» TASK DESCRIPTION:
Given the material below, output exactly the lines from the line with "brosse à dents (orange)" to the line with "camera: 10 degrees left, 5 degrees down", both ends included, and no other lines.

++++ DATA SECTION

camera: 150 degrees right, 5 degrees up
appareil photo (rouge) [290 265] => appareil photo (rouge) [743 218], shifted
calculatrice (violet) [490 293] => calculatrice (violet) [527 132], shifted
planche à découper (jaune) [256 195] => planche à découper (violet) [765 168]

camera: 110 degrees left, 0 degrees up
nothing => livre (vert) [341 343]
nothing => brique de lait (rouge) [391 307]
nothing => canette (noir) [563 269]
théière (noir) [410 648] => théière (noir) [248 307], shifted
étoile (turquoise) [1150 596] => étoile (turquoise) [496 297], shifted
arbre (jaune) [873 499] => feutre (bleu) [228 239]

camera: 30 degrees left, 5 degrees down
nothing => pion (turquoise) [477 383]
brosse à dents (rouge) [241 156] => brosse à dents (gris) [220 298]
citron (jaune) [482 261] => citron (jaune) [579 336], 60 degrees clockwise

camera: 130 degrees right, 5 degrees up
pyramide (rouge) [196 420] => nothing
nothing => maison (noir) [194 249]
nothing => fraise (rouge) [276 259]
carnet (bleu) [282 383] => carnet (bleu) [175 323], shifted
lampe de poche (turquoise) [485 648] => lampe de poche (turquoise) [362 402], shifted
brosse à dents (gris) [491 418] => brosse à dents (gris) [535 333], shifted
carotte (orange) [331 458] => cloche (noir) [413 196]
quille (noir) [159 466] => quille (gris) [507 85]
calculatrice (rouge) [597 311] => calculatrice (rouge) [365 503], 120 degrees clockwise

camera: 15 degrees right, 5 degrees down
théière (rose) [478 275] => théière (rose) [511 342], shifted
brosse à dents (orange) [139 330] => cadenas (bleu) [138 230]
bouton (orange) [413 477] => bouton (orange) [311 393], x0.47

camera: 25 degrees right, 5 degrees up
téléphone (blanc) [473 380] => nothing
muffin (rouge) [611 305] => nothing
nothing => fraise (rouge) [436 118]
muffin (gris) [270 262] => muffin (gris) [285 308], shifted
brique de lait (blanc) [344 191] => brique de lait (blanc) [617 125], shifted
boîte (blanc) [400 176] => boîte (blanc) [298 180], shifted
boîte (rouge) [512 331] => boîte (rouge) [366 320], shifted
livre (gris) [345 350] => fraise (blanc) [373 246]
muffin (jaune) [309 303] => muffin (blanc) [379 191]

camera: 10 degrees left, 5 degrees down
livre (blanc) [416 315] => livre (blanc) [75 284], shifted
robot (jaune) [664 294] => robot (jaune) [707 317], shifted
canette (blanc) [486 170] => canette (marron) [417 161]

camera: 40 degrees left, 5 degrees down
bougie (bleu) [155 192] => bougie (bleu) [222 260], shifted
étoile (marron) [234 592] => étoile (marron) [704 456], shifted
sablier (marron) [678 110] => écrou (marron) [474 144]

++++++++

» ANSWER TO THE EXERCISE:
brosse à dents (orange) [139 330] => cadenas (bleu) [138 230]
bouton (orange) [413 477] => bouton (orange) [311 393], x0.47

camera: 25 degrees right, 5 degrees up
téléphone (blanc) [473 380] => nothing
muffin (rouge) [611 305] => nothing
nothing => fraise (rouge) [436 118]
muffin (gris) [270 262] => muffin (gris) [285 308], shifted
brique de lait (blanc) [344 191] => brique de lait (blanc) [617 125], shifted
boîte (blanc) [400 176] => boîte (blanc) [298 180], shifted
boîte (rouge) [512 331] => boîte (rouge) [366 320], shifted
livre (gris) [345 350] => fraise (blanc) [373 246]
muffin (jaune) [309 303] => muffin (blanc) [379 191]

camera: 10 degrees left, 5 degrees down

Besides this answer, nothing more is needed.